*SUPPLIED MATERIAL*.

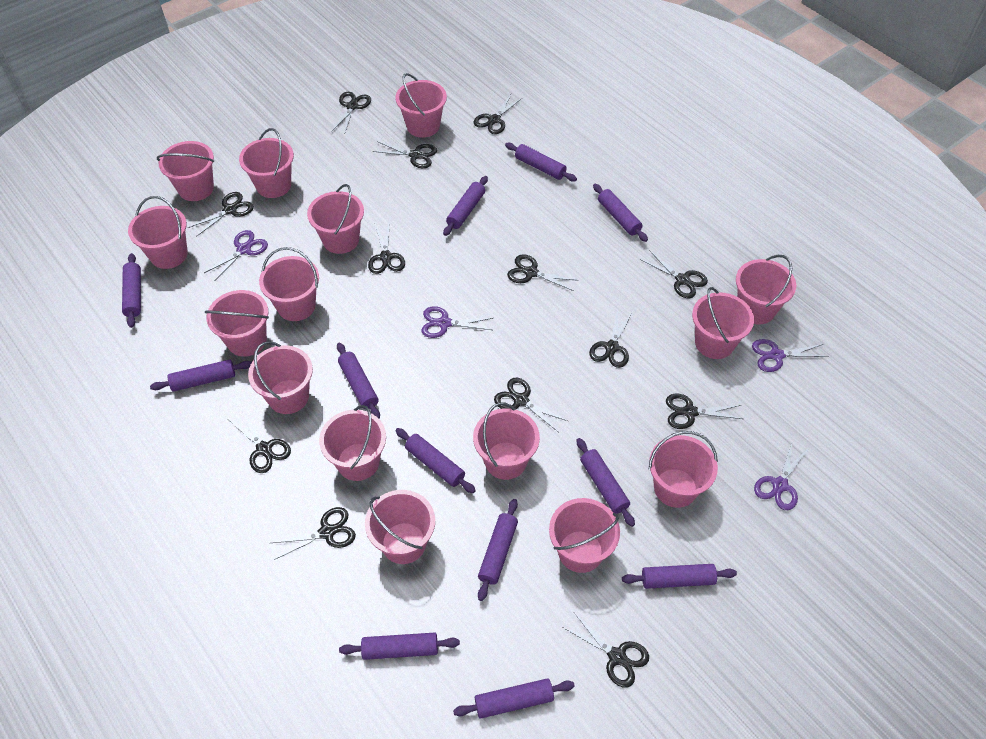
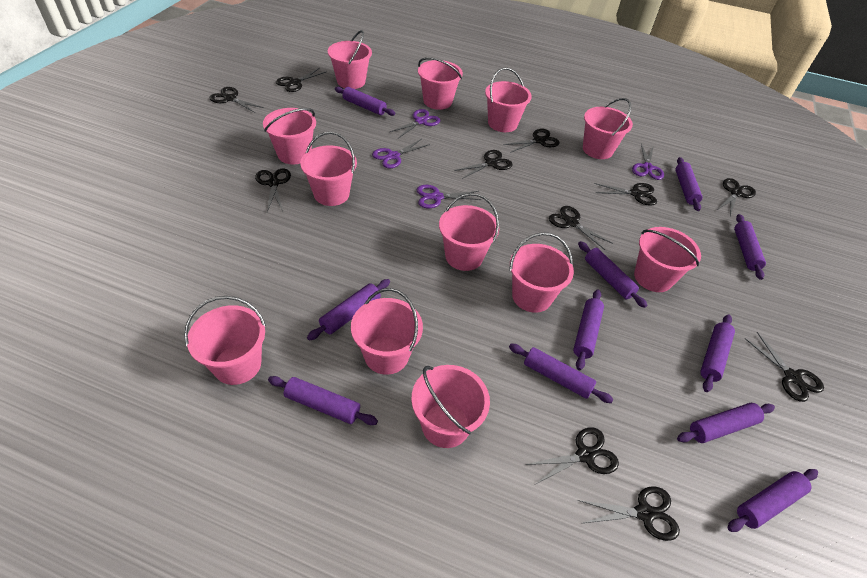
black scissors: 13 -> 11
pink bucket: 15 -> 12
purple rolling pin: 12 -> 11

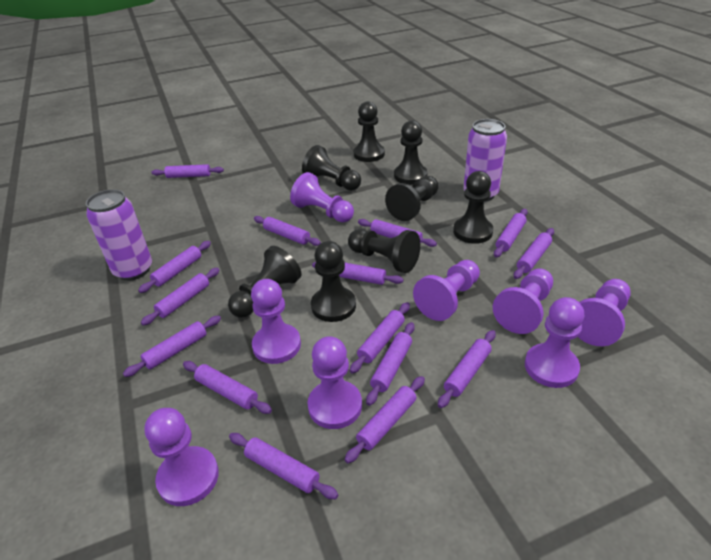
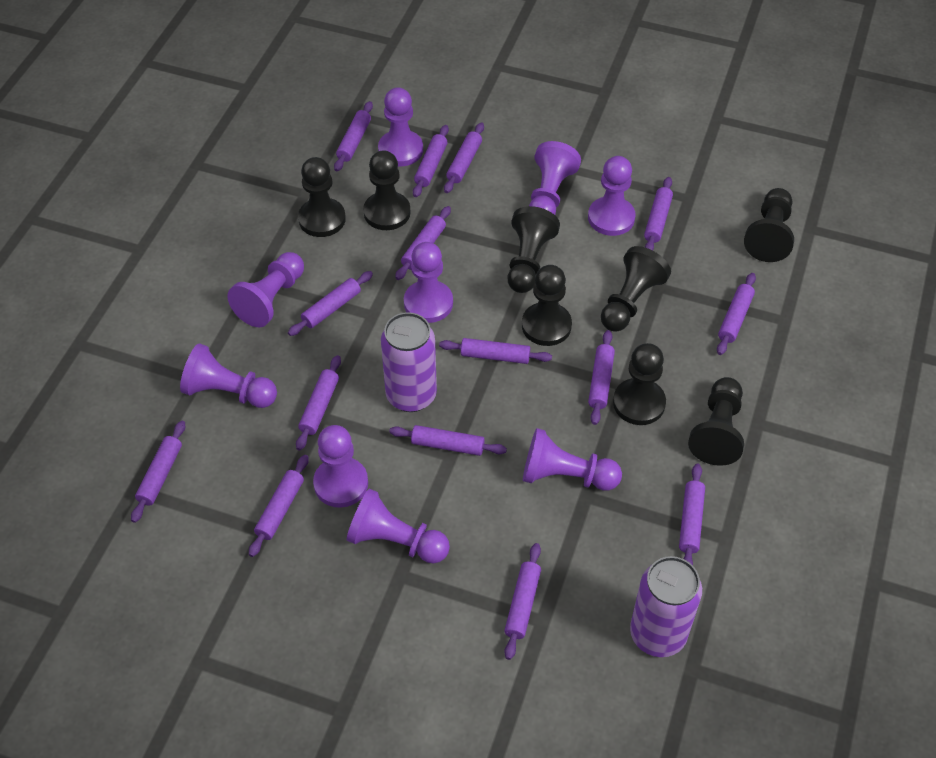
purple pawn: 8 -> 9

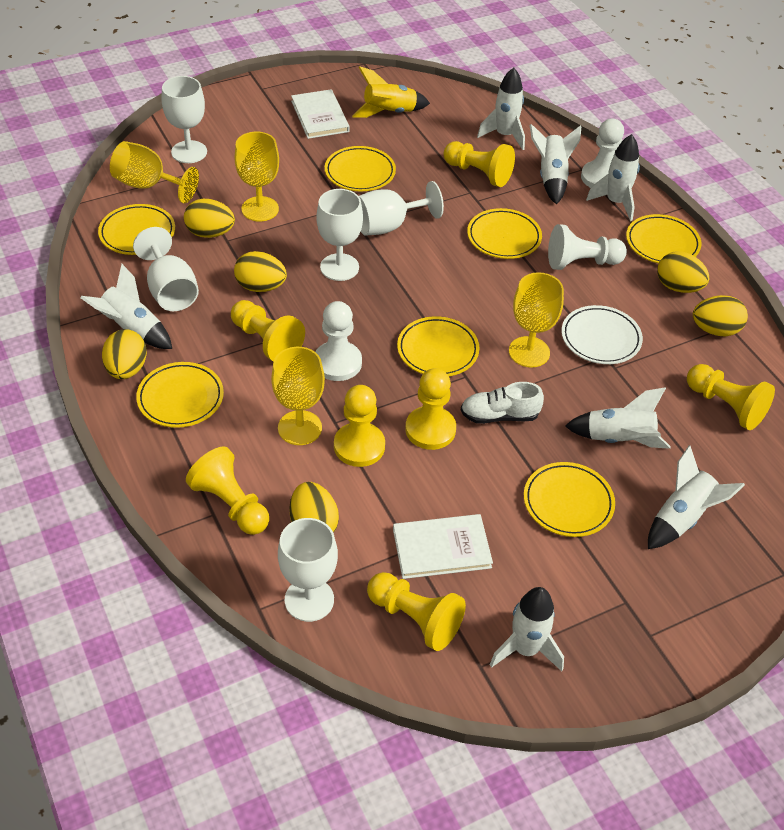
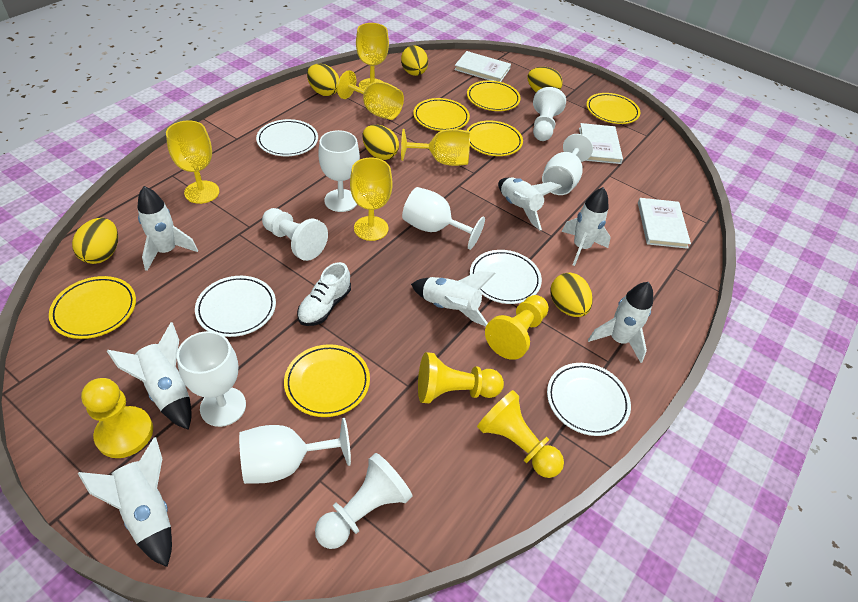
white book: 2 -> 3
white plate: 1 -> 4
yellow goblet: 4 -> 5
yellow pawn: 7 -> 4
yellow plate: 7 -> 6
yellow rocket: 1 -> 0

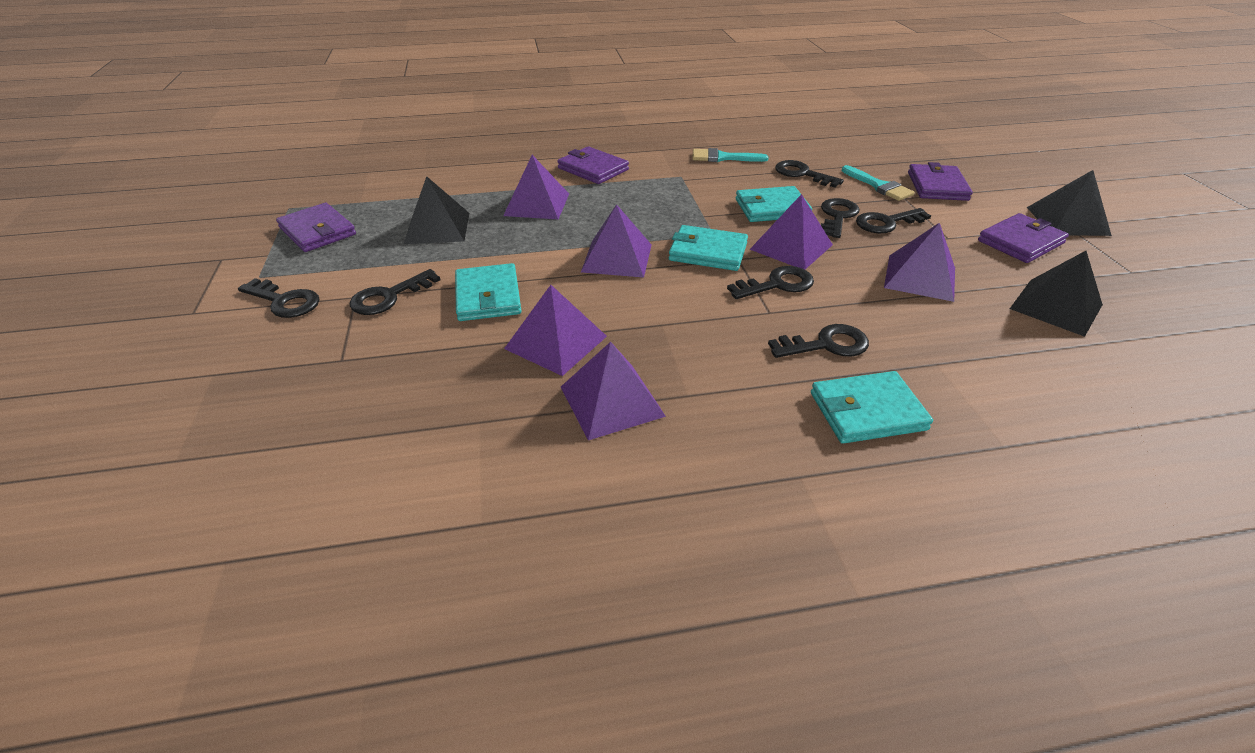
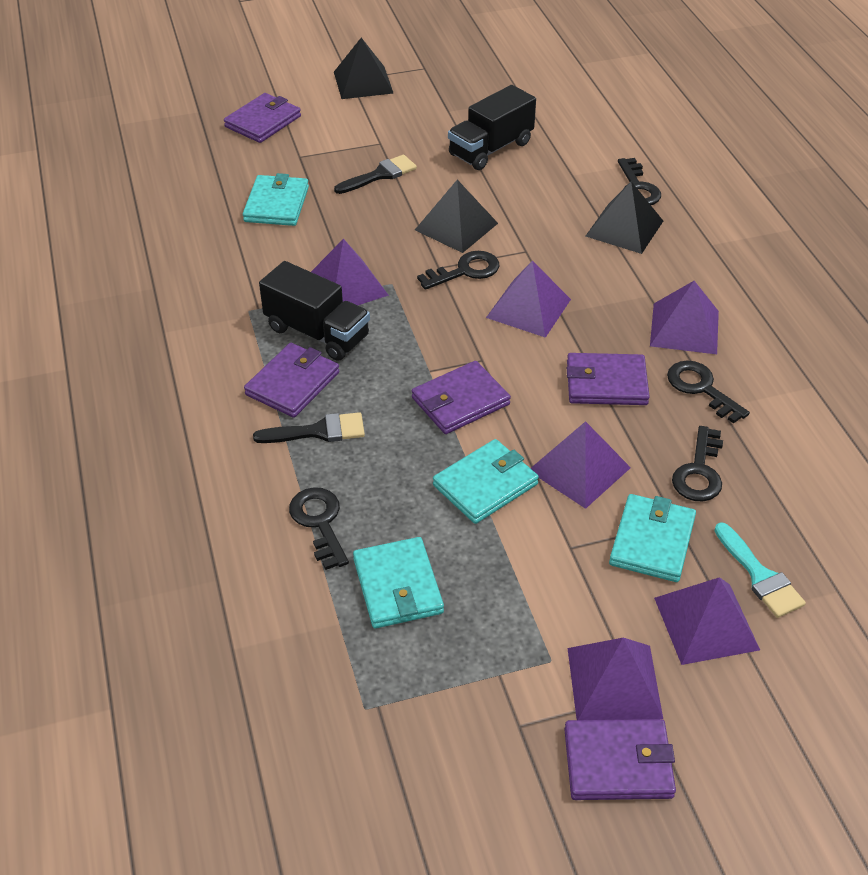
black brush: 0 -> 2
black key: 7 -> 5
black truck: 0 -> 2
purple wallet: 4 -> 5
turquoise brush: 2 -> 1

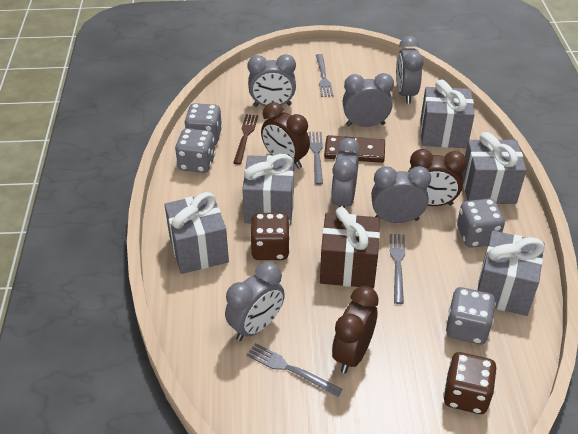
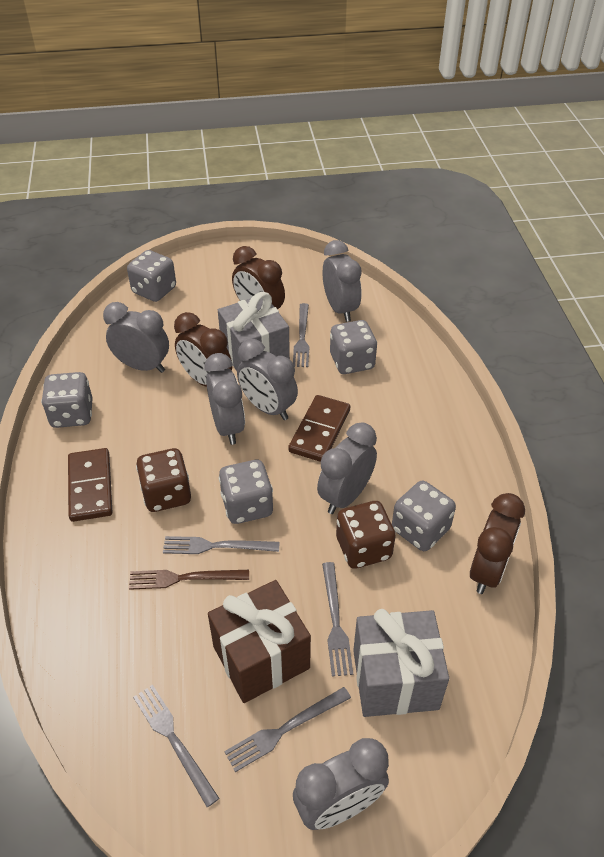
brown domino: 1 -> 2
grey dice: 4 -> 5
grey fork: 4 -> 5
grey gift: 5 -> 2

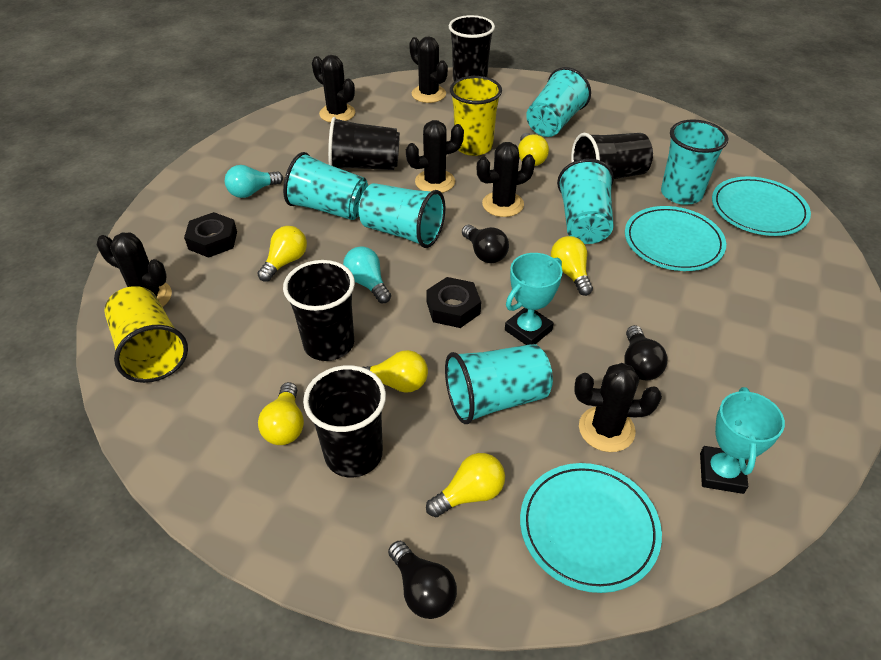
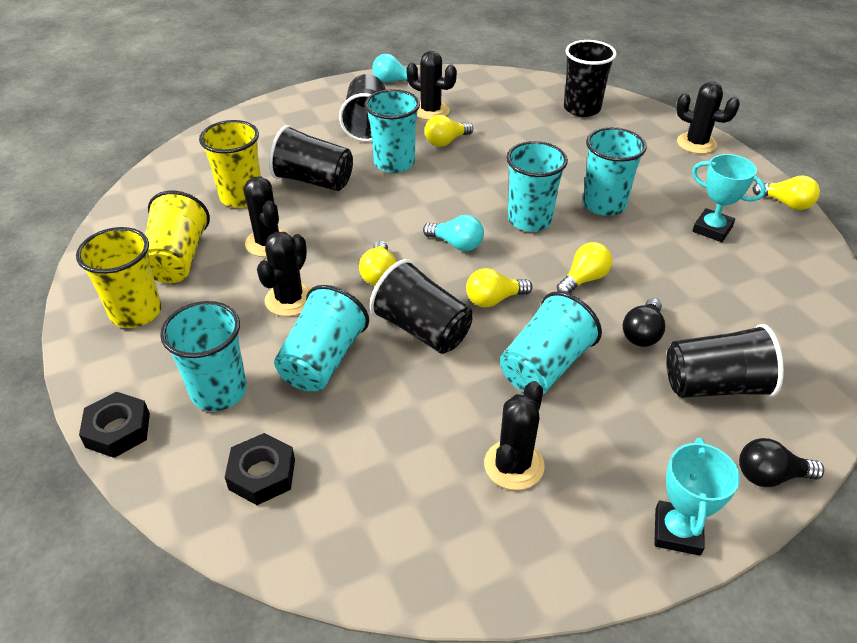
black cactus: 6 -> 5
black light bulb: 3 -> 2
turquoise plate: 3 -> 0
yellow cup: 2 -> 3
yellow light bulb: 6 -> 5

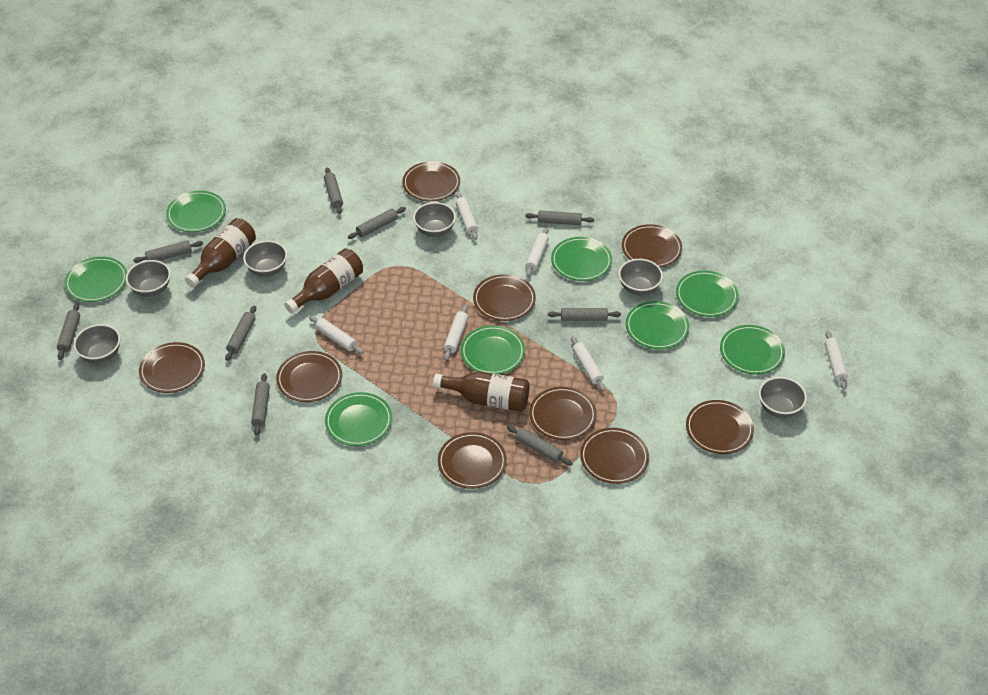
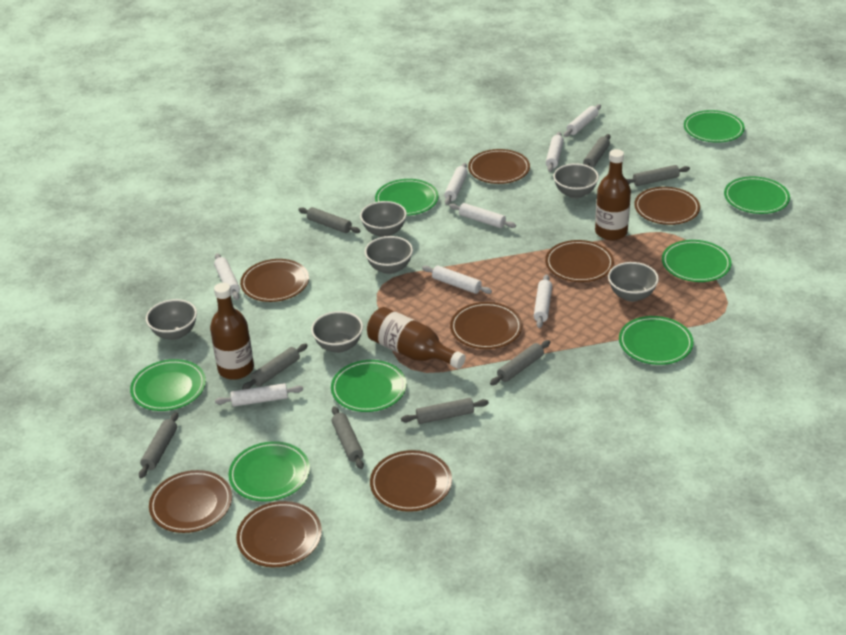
brown plate: 9 -> 8
grey rolling pin: 9 -> 8
white rolling pin: 6 -> 8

*EXERCISE DETAILS*.
What is needed is an exact copy of all the data, with no images in it.

*SOLUTION TO THIS PROBLEM*.
black scissors: 13 -> 11
pink bucket: 15 -> 12
purple rolling pin: 12 -> 11

purple pawn: 8 -> 9

white book: 2 -> 3
white plate: 1 -> 4
yellow goblet: 4 -> 5
yellow pawn: 7 -> 4
yellow plate: 7 -> 6
yellow rocket: 1 -> 0

black brush: 0 -> 2
black key: 7 -> 5
black truck: 0 -> 2
purple wallet: 4 -> 5
turquoise brush: 2 -> 1

brown domino: 1 -> 2
grey dice: 4 -> 5
grey fork: 4 -> 5
grey gift: 5 -> 2

black cactus: 6 -> 5
black light bulb: 3 -> 2
turquoise plate: 3 -> 0
yellow cup: 2 -> 3
yellow light bulb: 6 -> 5

brown plate: 9 -> 8
grey rolling pin: 9 -> 8
white rolling pin: 6 -> 8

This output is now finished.